EXERCISE MATERIALS →
BEGIN
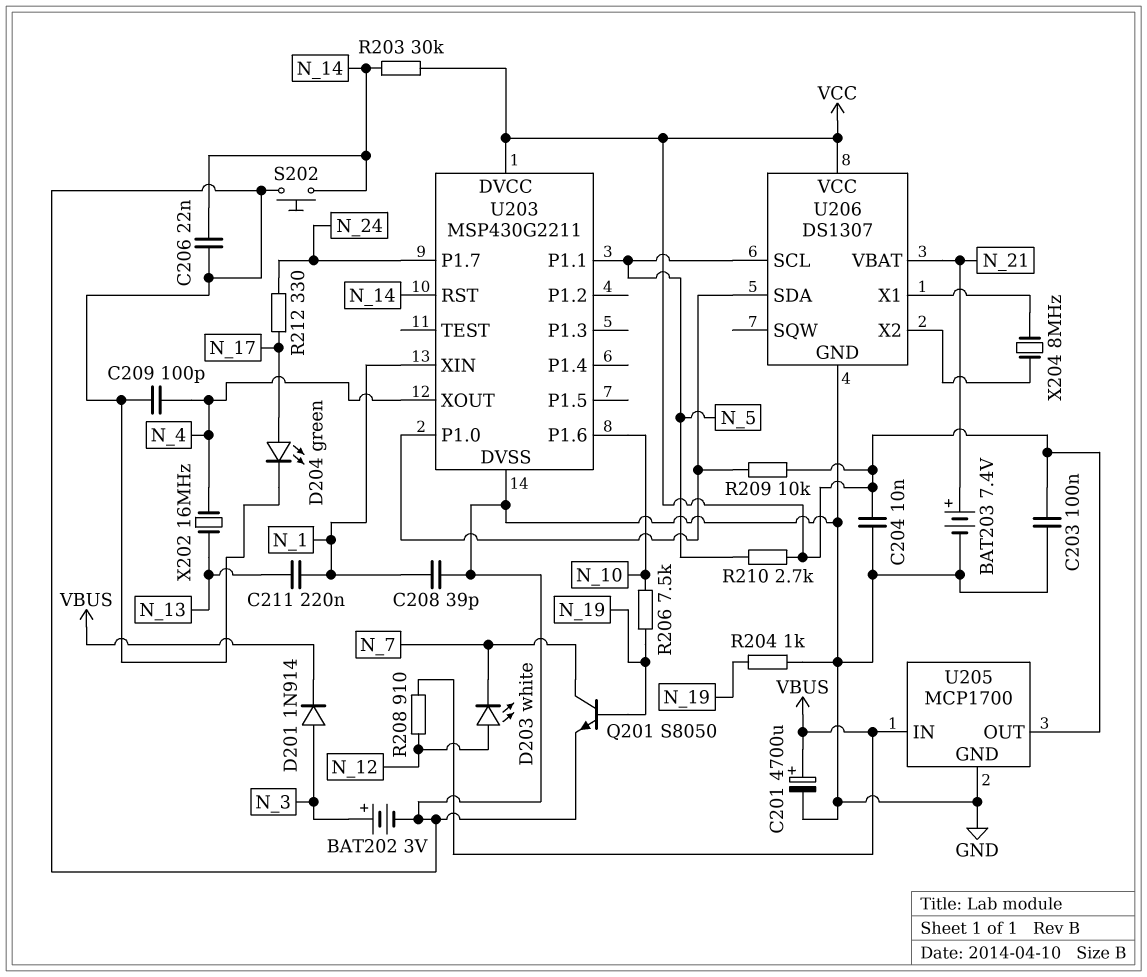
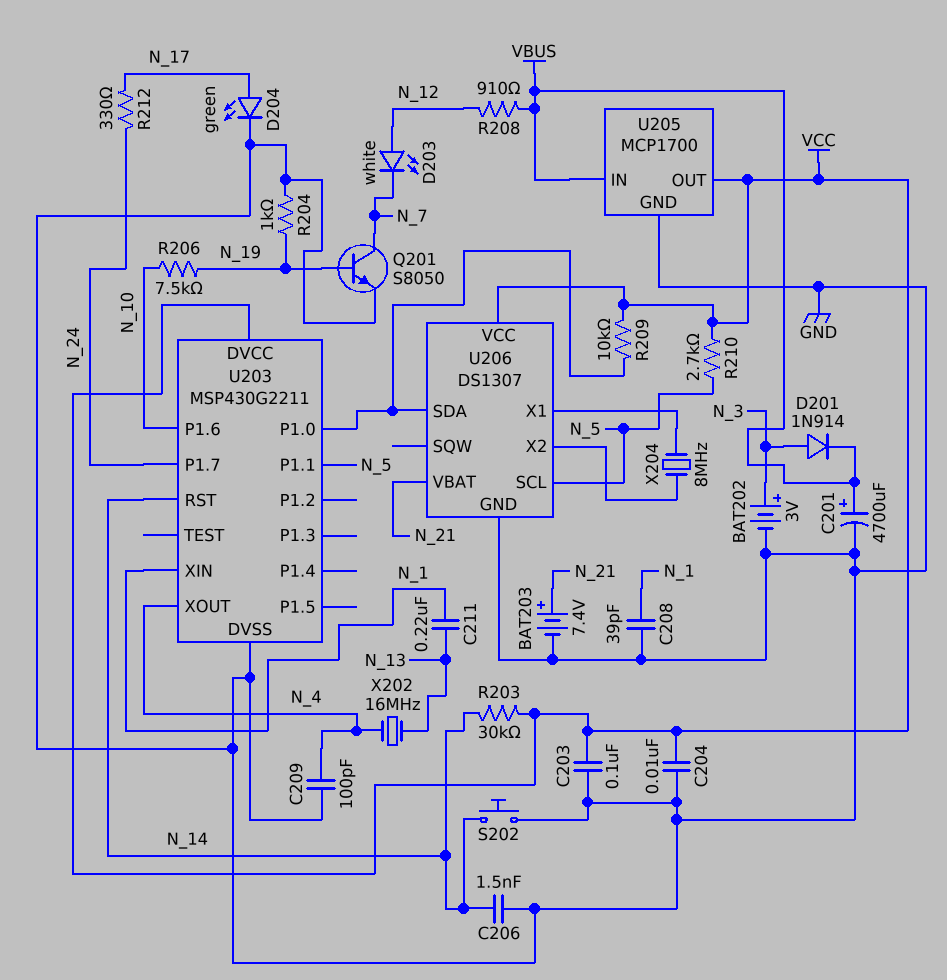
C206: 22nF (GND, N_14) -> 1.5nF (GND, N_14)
END
BEGIN
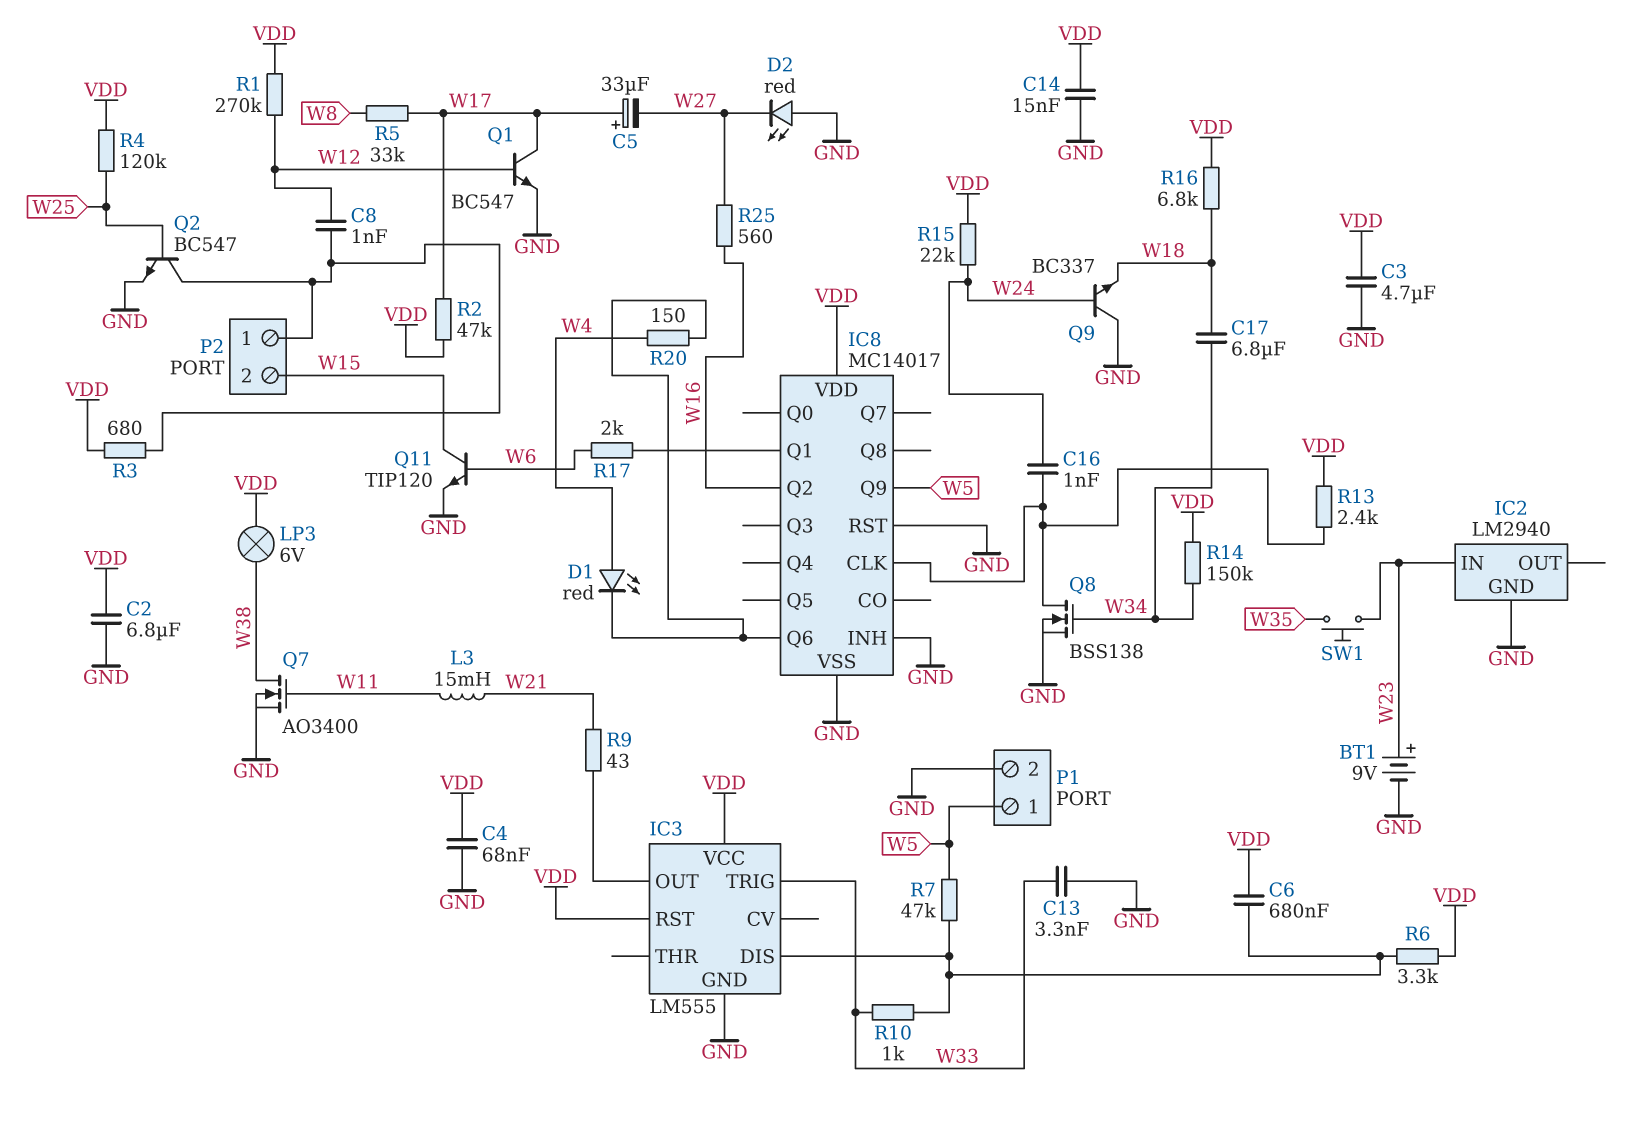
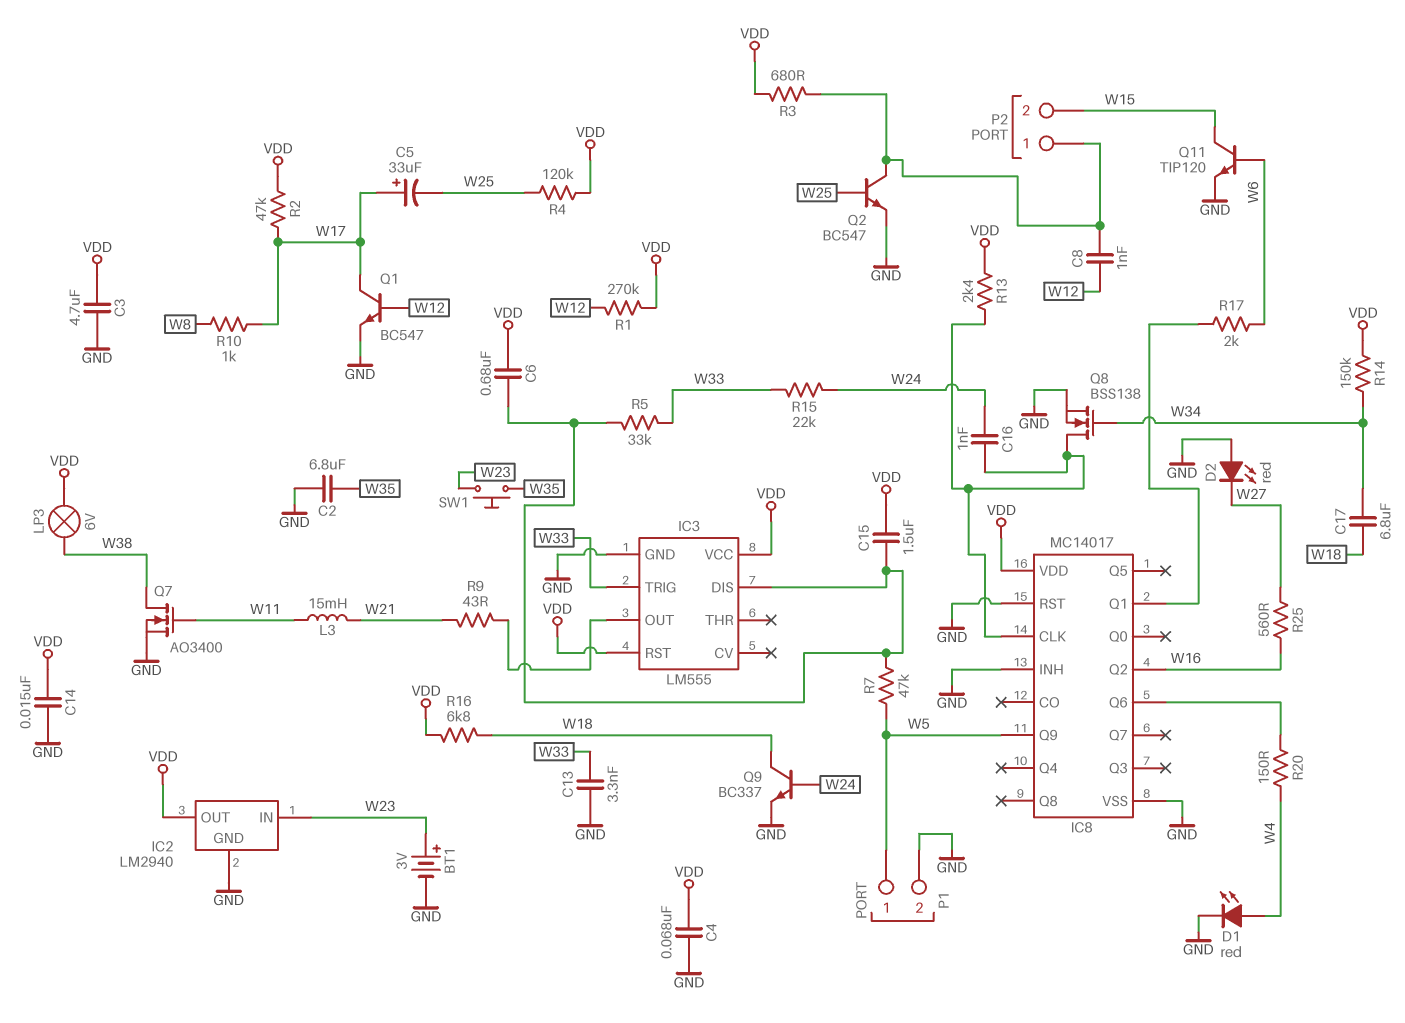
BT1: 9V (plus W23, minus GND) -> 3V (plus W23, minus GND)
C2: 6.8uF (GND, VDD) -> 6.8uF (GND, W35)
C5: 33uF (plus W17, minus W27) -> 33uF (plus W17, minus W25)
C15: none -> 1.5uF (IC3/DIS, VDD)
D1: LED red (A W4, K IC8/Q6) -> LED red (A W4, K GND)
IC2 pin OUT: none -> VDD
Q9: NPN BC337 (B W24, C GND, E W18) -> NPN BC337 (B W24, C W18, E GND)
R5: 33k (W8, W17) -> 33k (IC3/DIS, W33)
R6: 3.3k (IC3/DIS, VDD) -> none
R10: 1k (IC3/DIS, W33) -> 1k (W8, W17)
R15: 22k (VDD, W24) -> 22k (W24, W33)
END
REQUIRED WORK → Using the data above, transcribe the lines that run from the line with "C5: 33uF (plus" to the line with "R15: 22k (VDD, W24) -> 22k (W24, W33)", both ends kept, and output nothing else.

RESULT BELOW →
C5: 33uF (plus W17, minus W27) -> 33uF (plus W17, minus W25)
C15: none -> 1.5uF (IC3/DIS, VDD)
D1: LED red (A W4, K IC8/Q6) -> LED red (A W4, K GND)
IC2 pin OUT: none -> VDD
Q9: NPN BC337 (B W24, C GND, E W18) -> NPN BC337 (B W24, C W18, E GND)
R5: 33k (W8, W17) -> 33k (IC3/DIS, W33)
R6: 3.3k (IC3/DIS, VDD) -> none
R10: 1k (IC3/DIS, W33) -> 1k (W8, W17)
R15: 22k (VDD, W24) -> 22k (W24, W33)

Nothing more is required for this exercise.